*Problem:* Every entry is to be transcribed as it stands. Images stay out.

Content revision data
============================================================

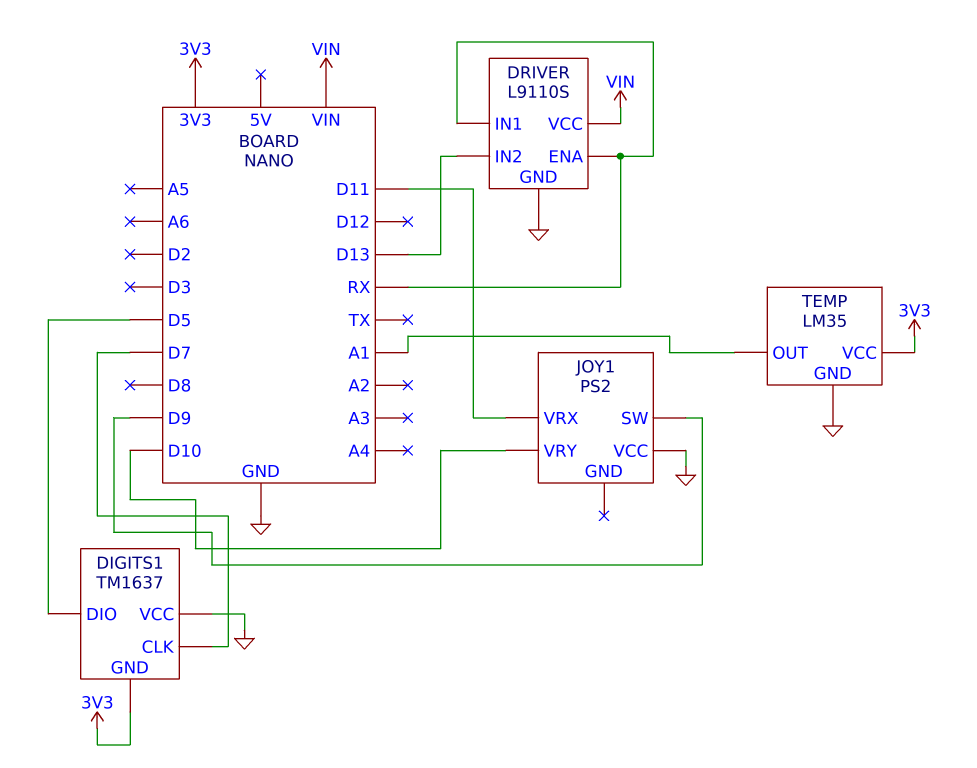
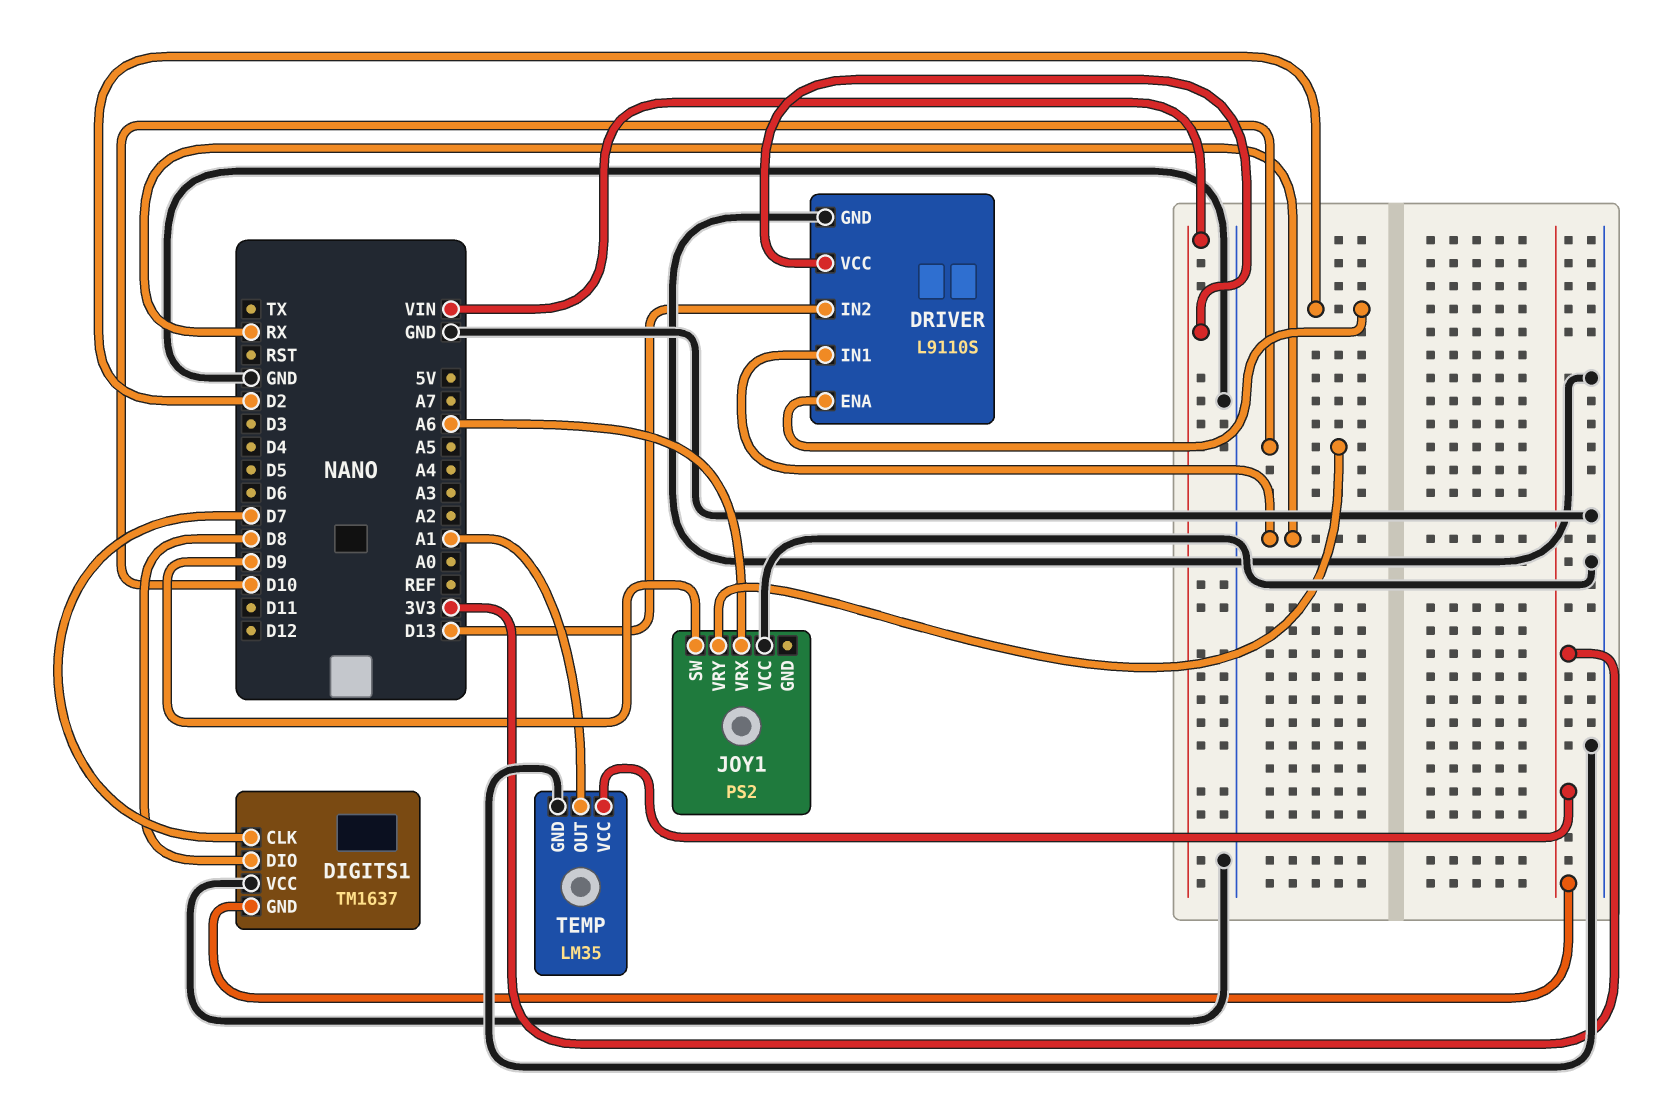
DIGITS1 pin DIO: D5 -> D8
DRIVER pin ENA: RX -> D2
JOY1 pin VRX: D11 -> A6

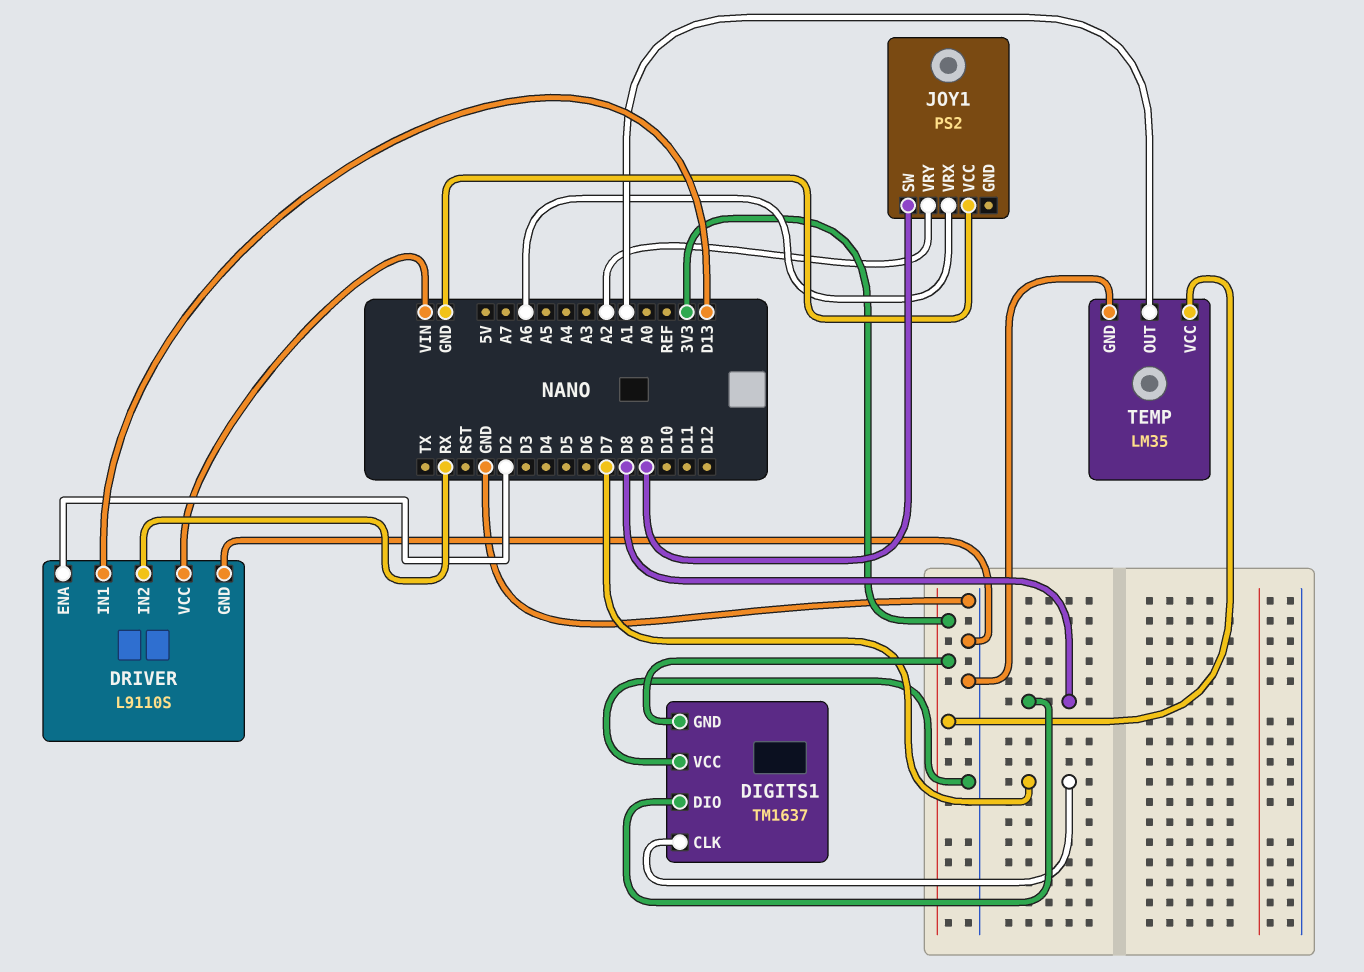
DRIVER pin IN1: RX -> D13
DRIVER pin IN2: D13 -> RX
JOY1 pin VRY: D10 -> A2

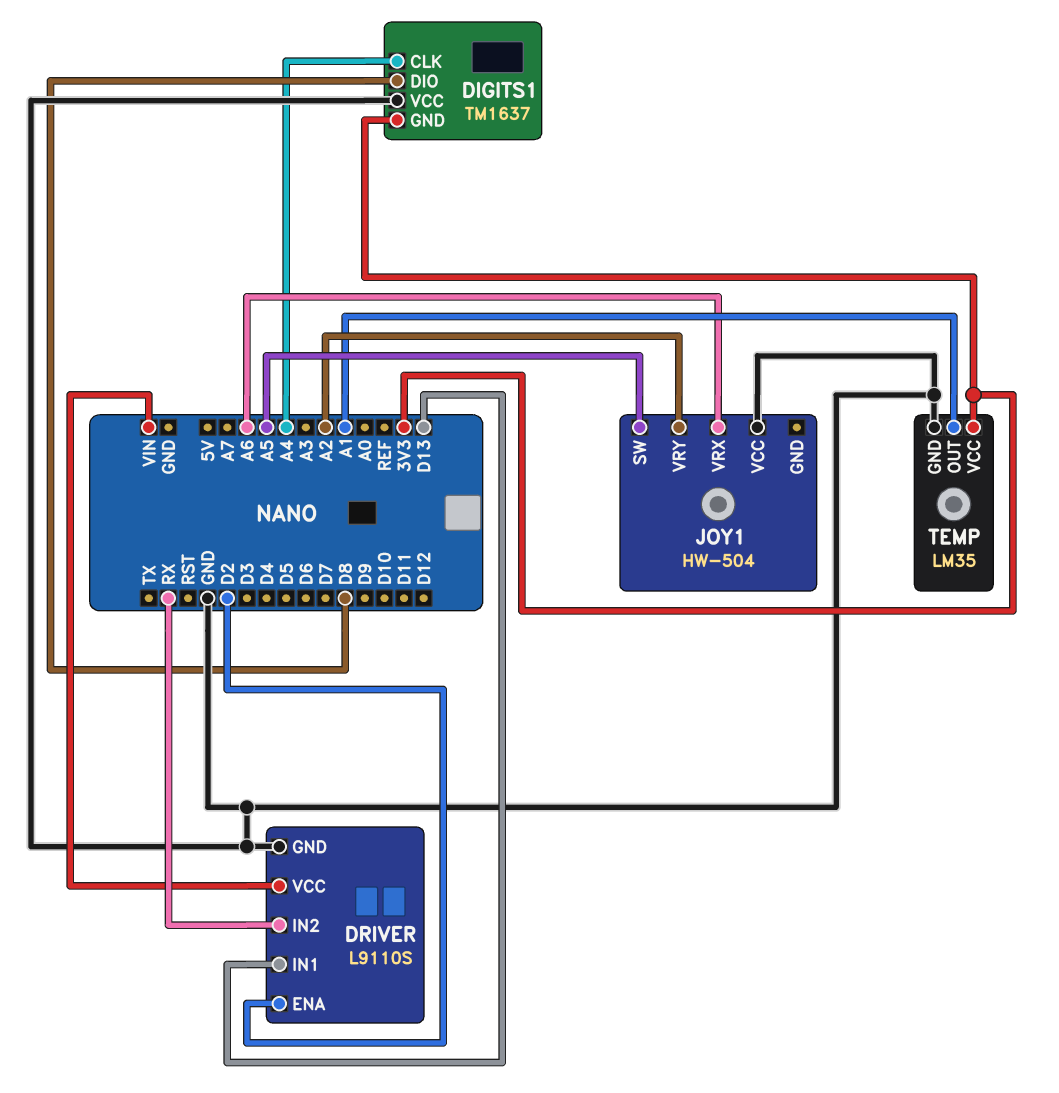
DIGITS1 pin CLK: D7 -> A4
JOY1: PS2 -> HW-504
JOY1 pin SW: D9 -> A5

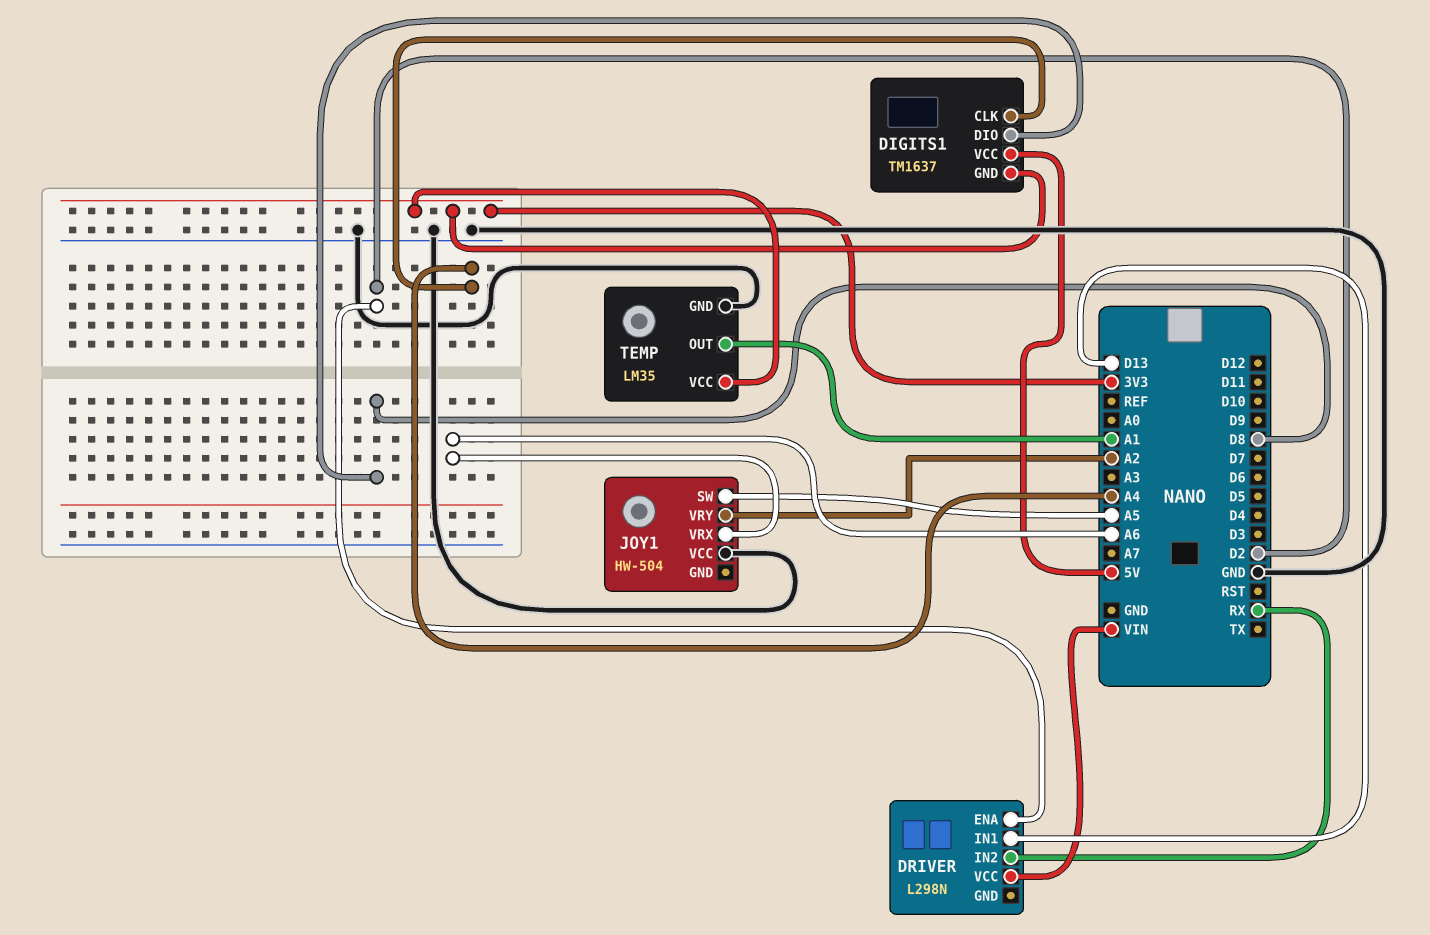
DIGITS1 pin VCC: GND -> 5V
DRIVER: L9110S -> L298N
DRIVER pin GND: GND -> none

============================================================

*Written solution:*
DIGITS1 pin DIO: D5 -> D8
DRIVER pin ENA: RX -> D2
JOY1 pin VRX: D11 -> A6

DRIVER pin IN1: RX -> D13
DRIVER pin IN2: D13 -> RX
JOY1 pin VRY: D10 -> A2

DIGITS1 pin CLK: D7 -> A4
JOY1: PS2 -> HW-504
JOY1 pin SW: D9 -> A5

DIGITS1 pin VCC: GND -> 5V
DRIVER: L9110S -> L298N
DRIVER pin GND: GND -> none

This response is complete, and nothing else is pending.